» **ACTION ITEM**: Every record below should be transcribed exactly. Omit the images.

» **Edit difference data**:

┏━━

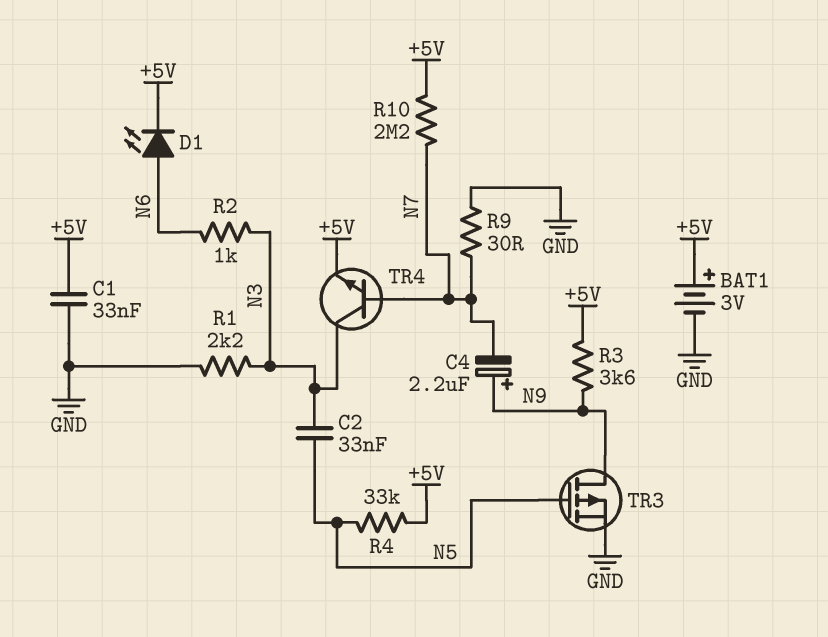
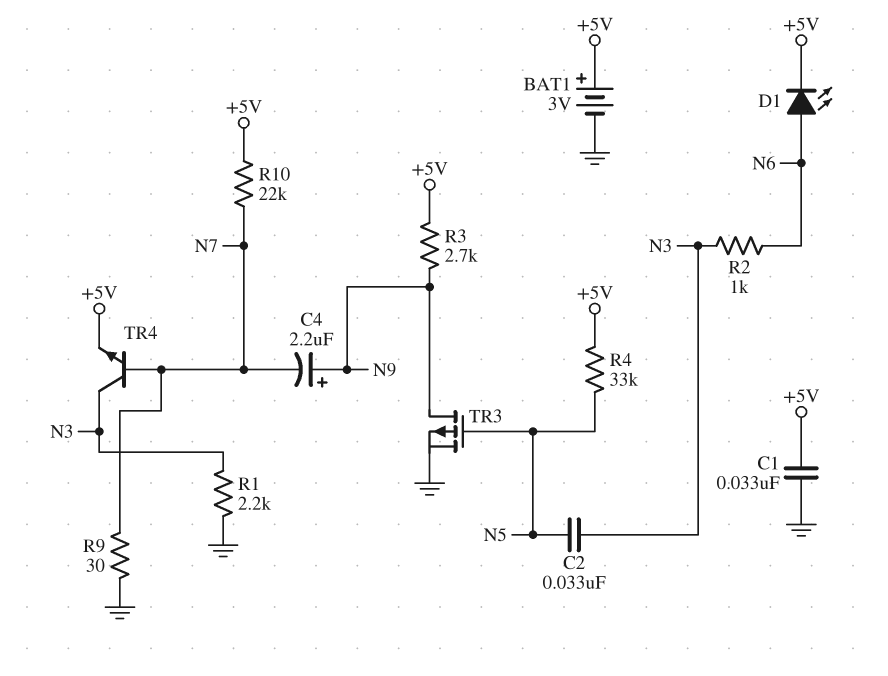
R3: 3.6k (+5V, N9) -> 2.7k (+5V, N9)
R10: 2.2M (+5V, N7) -> 22k (+5V, N7)

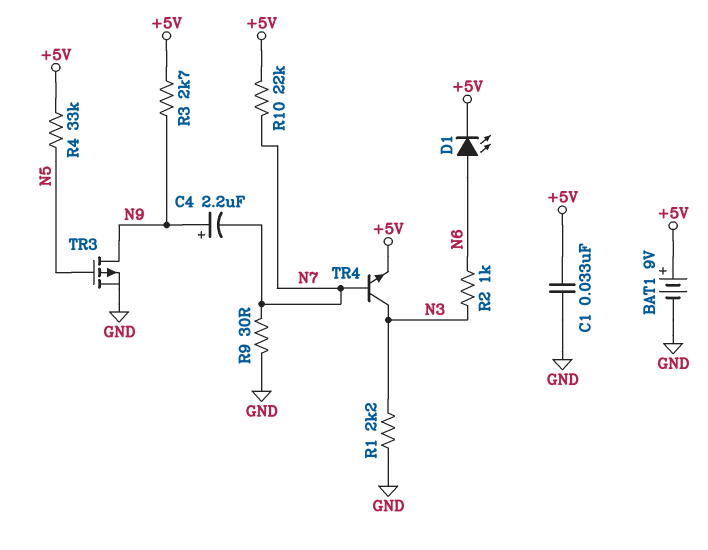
BAT1: 3V (plus +5V, minus GND) -> 9V (plus +5V, minus GND)
C2: 33nF (N3, N5) -> none

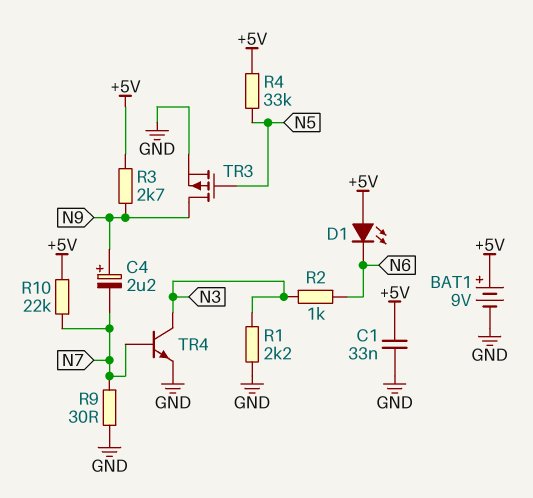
D1: LED (A N6, K +5V) -> LED (A +5V, K N6)
TR4: NPN (B N7, C N3, E +5V) -> NPN (B N7, C N3, E GND)

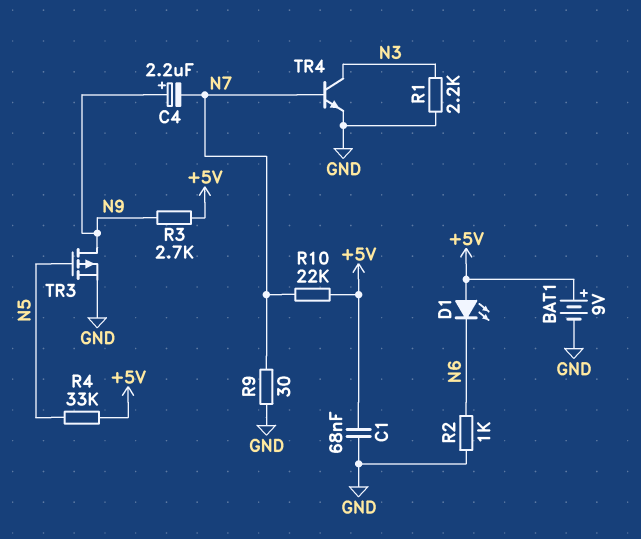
C1: 33nF (+5V, GND) -> 68nF (+5V, GND)
R2: 1k (N3, N6) -> 1k (GND, N6)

┗━━

» **SOLUTION**:
R3: 3.6k (+5V, N9) -> 2.7k (+5V, N9)
R10: 2.2M (+5V, N7) -> 22k (+5V, N7)

BAT1: 3V (plus +5V, minus GND) -> 9V (plus +5V, minus GND)
C2: 33nF (N3, N5) -> none

D1: LED (A N6, K +5V) -> LED (A +5V, K N6)
TR4: NPN (B N7, C N3, E +5V) -> NPN (B N7, C N3, E GND)

C1: 33nF (+5V, GND) -> 68nF (+5V, GND)
R2: 1k (N3, N6) -> 1k (GND, N6)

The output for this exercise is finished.